TASK TO CARRY OUT – Please count the lines in the records that contain the string "degrees", matching case exactly, and give only the number.

Data items
Begin

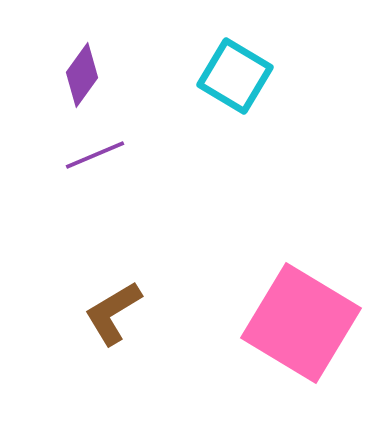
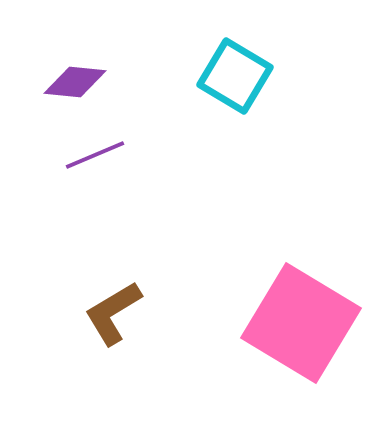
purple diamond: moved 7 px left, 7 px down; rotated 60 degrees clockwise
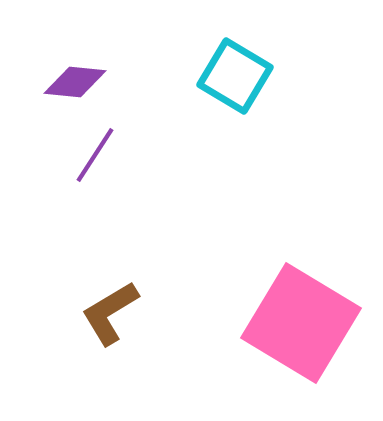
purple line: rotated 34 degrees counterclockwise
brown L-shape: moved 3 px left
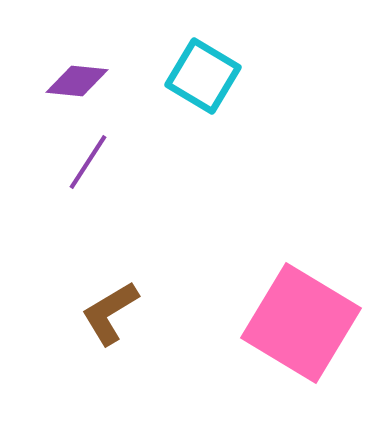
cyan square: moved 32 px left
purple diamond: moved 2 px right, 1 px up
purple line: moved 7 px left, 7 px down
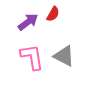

End

WRITTEN RESPONSE – 2